··· Data extract
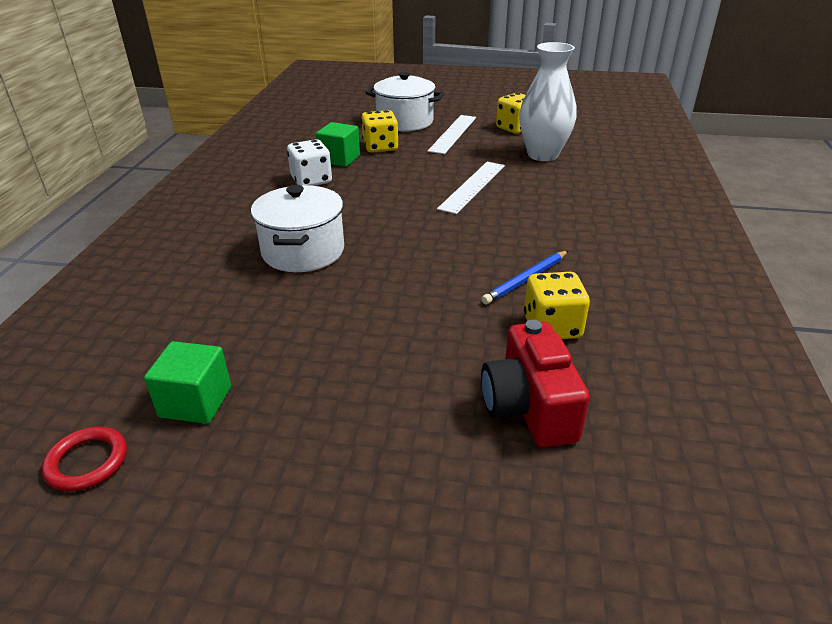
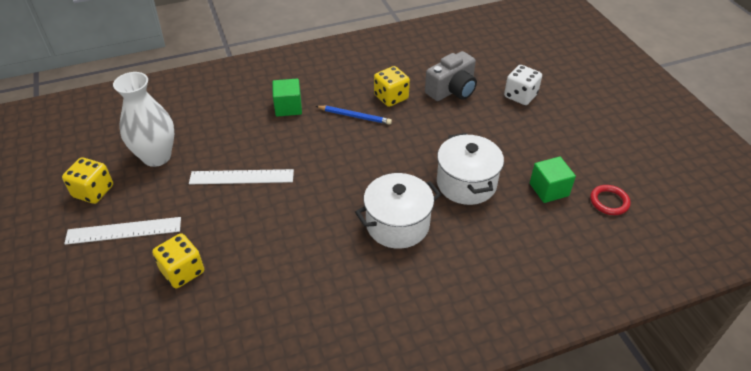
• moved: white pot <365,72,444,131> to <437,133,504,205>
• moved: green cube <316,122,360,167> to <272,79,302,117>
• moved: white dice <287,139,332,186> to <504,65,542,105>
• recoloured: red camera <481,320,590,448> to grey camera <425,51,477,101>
······
> **Task requirements**
Here, the lines to copy run from the one containing "<287,139,332,186> to <504,65,542,105>" to the final line of the listing; copy them exactly and nothing else.

> **Expected output**
• moved: white dice <287,139,332,186> to <504,65,542,105>
• recoloured: red camera <481,320,590,448> to grey camera <425,51,477,101>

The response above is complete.